Object change listings:
---*---

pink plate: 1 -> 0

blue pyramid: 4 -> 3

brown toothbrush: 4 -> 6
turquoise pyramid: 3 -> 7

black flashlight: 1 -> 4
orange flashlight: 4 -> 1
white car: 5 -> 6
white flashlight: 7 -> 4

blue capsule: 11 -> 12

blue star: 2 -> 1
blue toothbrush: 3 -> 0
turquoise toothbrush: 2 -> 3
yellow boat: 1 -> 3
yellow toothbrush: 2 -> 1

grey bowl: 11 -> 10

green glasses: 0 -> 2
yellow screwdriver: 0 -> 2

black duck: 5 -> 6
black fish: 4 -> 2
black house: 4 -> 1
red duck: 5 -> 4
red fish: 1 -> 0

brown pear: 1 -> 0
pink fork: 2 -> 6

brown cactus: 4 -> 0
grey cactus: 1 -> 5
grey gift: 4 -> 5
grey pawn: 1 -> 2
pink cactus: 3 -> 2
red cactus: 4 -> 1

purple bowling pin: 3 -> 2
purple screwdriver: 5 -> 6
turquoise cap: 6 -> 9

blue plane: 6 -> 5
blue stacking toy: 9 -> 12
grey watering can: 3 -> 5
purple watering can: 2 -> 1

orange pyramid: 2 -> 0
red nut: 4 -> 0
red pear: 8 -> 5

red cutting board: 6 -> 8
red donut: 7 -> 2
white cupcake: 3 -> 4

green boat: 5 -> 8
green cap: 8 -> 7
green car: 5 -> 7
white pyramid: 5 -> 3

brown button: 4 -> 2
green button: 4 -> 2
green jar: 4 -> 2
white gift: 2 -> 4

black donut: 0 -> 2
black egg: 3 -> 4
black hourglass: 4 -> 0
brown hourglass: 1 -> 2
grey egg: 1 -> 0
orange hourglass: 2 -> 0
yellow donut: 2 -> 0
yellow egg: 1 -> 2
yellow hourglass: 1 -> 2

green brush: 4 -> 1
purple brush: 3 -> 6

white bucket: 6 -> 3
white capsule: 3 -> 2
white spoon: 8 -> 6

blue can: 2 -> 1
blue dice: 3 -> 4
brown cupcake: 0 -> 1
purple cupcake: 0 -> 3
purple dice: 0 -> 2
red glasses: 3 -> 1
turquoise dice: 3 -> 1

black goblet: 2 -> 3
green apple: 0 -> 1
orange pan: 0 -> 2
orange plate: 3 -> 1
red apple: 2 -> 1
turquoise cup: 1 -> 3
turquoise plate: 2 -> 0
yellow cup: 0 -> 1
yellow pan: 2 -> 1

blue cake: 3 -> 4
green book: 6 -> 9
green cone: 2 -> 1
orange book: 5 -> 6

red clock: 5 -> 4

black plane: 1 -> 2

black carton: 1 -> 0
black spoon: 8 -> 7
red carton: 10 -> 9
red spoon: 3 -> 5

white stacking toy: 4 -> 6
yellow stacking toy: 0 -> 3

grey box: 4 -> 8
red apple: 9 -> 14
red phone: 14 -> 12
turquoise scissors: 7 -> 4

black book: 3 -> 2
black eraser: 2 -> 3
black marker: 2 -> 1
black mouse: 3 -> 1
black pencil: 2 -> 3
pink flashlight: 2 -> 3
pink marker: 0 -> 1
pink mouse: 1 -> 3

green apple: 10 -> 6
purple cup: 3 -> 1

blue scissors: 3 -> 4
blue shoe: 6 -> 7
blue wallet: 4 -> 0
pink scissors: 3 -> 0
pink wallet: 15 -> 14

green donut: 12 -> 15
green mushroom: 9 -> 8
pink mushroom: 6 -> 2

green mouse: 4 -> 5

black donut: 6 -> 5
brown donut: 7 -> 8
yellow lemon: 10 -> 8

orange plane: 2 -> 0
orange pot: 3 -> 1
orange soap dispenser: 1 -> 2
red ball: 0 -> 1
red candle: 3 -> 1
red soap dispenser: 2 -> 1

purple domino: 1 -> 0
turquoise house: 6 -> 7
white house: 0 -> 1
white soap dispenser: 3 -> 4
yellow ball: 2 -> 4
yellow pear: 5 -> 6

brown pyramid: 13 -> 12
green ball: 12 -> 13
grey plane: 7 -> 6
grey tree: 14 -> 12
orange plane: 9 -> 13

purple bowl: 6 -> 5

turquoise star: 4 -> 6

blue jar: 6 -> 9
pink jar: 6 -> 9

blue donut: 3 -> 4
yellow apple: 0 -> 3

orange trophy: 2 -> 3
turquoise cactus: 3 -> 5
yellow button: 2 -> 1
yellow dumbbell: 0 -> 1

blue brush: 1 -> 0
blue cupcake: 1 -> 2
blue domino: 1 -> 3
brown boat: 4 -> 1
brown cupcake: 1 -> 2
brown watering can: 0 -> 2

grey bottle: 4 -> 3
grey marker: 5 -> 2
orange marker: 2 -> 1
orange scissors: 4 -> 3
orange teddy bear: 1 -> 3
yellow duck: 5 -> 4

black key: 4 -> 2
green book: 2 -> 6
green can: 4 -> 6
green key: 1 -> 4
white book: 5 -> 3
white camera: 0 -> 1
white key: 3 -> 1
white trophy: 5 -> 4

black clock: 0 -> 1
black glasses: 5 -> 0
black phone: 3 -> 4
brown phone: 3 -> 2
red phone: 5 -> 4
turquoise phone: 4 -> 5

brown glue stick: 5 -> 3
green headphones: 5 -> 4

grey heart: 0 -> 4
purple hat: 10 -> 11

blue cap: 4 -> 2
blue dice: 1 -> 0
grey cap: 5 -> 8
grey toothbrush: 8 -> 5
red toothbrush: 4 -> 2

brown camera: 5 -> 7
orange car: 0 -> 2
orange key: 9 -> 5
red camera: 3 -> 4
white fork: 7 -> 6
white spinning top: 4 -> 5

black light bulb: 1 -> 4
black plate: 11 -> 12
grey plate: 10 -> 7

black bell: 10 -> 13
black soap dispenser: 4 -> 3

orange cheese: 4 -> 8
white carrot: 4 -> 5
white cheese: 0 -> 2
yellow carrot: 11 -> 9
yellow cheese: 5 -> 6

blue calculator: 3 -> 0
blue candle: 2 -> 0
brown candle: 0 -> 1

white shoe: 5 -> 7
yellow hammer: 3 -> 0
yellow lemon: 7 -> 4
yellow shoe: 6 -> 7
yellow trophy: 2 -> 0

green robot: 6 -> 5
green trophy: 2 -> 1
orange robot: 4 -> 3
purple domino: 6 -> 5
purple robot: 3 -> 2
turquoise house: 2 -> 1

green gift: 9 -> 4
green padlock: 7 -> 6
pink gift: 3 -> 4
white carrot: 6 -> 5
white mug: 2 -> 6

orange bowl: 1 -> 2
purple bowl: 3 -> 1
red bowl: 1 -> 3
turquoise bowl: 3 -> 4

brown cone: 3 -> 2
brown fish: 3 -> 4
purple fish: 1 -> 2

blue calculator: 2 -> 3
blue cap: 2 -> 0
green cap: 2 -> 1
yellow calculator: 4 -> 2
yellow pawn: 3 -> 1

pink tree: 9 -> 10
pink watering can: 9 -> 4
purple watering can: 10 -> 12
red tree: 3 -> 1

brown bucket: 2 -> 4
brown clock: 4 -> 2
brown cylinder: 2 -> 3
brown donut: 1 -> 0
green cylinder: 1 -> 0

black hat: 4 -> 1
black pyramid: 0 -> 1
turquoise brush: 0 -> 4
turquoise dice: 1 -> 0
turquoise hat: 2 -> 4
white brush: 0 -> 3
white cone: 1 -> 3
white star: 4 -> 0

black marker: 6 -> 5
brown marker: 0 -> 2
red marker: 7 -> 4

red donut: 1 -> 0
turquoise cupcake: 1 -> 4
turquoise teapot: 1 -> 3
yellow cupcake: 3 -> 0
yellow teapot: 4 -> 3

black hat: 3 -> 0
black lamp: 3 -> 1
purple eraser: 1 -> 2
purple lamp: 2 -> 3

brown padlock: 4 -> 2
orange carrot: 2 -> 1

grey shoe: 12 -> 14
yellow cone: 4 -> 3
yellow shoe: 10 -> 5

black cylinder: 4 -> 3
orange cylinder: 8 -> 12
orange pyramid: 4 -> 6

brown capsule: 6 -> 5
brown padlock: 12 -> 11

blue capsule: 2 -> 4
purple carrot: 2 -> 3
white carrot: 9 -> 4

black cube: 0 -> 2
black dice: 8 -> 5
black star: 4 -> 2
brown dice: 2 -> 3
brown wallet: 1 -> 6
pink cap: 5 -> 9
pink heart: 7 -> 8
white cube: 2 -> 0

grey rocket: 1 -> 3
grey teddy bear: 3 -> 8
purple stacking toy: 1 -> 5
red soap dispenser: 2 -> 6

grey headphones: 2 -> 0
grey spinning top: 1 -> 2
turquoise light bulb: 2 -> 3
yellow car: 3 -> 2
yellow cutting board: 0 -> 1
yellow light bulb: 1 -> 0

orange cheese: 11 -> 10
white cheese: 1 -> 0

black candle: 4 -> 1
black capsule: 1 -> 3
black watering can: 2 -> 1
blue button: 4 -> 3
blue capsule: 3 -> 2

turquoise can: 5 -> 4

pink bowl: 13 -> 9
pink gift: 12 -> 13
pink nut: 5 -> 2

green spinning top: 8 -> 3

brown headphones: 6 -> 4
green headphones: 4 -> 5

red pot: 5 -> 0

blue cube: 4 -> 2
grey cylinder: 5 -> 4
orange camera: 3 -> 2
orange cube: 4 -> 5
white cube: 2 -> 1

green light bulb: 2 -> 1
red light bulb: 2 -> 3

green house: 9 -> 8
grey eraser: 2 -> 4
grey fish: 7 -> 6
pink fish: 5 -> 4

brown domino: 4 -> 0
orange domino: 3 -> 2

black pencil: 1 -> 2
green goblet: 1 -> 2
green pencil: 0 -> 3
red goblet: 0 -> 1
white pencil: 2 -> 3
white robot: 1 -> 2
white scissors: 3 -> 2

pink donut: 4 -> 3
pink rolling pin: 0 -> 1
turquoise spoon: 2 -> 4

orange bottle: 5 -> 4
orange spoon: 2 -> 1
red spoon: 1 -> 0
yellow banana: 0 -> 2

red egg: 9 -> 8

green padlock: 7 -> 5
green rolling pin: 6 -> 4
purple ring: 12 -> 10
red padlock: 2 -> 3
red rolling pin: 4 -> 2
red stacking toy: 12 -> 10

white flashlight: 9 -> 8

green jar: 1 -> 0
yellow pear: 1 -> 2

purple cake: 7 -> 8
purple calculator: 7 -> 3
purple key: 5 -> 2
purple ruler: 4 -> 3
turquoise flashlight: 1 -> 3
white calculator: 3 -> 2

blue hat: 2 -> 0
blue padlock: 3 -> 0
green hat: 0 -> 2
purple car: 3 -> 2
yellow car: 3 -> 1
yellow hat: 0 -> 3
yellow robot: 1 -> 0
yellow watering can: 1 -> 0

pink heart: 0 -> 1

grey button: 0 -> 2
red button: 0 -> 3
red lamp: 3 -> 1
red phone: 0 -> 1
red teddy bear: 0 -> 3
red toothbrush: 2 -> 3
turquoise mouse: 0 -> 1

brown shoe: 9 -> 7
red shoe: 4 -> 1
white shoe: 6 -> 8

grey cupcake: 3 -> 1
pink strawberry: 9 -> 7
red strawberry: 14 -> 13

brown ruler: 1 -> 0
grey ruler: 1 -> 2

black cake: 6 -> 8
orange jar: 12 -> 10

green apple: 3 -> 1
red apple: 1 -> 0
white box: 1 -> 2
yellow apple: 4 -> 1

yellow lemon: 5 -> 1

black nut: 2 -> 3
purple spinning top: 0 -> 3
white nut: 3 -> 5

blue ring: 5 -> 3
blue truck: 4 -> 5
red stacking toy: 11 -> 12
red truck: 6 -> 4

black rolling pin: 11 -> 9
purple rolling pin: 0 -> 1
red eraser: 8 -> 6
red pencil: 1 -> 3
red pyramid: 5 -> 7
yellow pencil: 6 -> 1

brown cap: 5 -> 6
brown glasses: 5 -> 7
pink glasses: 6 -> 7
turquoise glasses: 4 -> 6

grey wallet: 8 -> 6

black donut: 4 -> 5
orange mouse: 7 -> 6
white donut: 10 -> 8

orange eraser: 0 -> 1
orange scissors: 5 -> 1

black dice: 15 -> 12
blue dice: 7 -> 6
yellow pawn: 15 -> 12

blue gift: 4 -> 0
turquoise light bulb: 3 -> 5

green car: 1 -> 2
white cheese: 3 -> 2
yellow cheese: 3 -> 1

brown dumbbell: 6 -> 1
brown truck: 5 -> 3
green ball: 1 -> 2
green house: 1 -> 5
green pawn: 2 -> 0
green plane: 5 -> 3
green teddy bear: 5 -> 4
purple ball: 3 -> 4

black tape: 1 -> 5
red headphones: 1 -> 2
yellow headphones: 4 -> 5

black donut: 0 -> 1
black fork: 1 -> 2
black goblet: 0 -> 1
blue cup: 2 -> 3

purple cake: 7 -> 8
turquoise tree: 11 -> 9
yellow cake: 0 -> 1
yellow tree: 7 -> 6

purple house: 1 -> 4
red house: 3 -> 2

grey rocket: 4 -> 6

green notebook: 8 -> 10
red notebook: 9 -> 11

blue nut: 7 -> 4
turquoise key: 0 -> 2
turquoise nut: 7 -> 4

---*---

**Task instructions:** When the line with "turquoise star: 4 -> 6" is reached in the data above, start copying there, and copy each line exactly until the line with "red bowl: 1 -> 3" has been copied; copy nothing else.

**Task output:**
turquoise star: 4 -> 6

blue jar: 6 -> 9
pink jar: 6 -> 9

blue donut: 3 -> 4
yellow apple: 0 -> 3

orange trophy: 2 -> 3
turquoise cactus: 3 -> 5
yellow button: 2 -> 1
yellow dumbbell: 0 -> 1

blue brush: 1 -> 0
blue cupcake: 1 -> 2
blue domino: 1 -> 3
brown boat: 4 -> 1
brown cupcake: 1 -> 2
brown watering can: 0 -> 2

grey bottle: 4 -> 3
grey marker: 5 -> 2
orange marker: 2 -> 1
orange scissors: 4 -> 3
orange teddy bear: 1 -> 3
yellow duck: 5 -> 4

black key: 4 -> 2
green book: 2 -> 6
green can: 4 -> 6
green key: 1 -> 4
white book: 5 -> 3
white camera: 0 -> 1
white key: 3 -> 1
white trophy: 5 -> 4

black clock: 0 -> 1
black glasses: 5 -> 0
black phone: 3 -> 4
brown phone: 3 -> 2
red phone: 5 -> 4
turquoise phone: 4 -> 5

brown glue stick: 5 -> 3
green headphones: 5 -> 4

grey heart: 0 -> 4
purple hat: 10 -> 11

blue cap: 4 -> 2
blue dice: 1 -> 0
grey cap: 5 -> 8
grey toothbrush: 8 -> 5
red toothbrush: 4 -> 2

brown camera: 5 -> 7
orange car: 0 -> 2
orange key: 9 -> 5
red camera: 3 -> 4
white fork: 7 -> 6
white spinning top: 4 -> 5

black light bulb: 1 -> 4
black plate: 11 -> 12
grey plate: 10 -> 7

black bell: 10 -> 13
black soap dispenser: 4 -> 3

orange cheese: 4 -> 8
white carrot: 4 -> 5
white cheese: 0 -> 2
yellow carrot: 11 -> 9
yellow cheese: 5 -> 6

blue calculator: 3 -> 0
blue candle: 2 -> 0
brown candle: 0 -> 1

white shoe: 5 -> 7
yellow hammer: 3 -> 0
yellow lemon: 7 -> 4
yellow shoe: 6 -> 7
yellow trophy: 2 -> 0

green robot: 6 -> 5
green trophy: 2 -> 1
orange robot: 4 -> 3
purple domino: 6 -> 5
purple robot: 3 -> 2
turquoise house: 2 -> 1

green gift: 9 -> 4
green padlock: 7 -> 6
pink gift: 3 -> 4
white carrot: 6 -> 5
white mug: 2 -> 6

orange bowl: 1 -> 2
purple bowl: 3 -> 1
red bowl: 1 -> 3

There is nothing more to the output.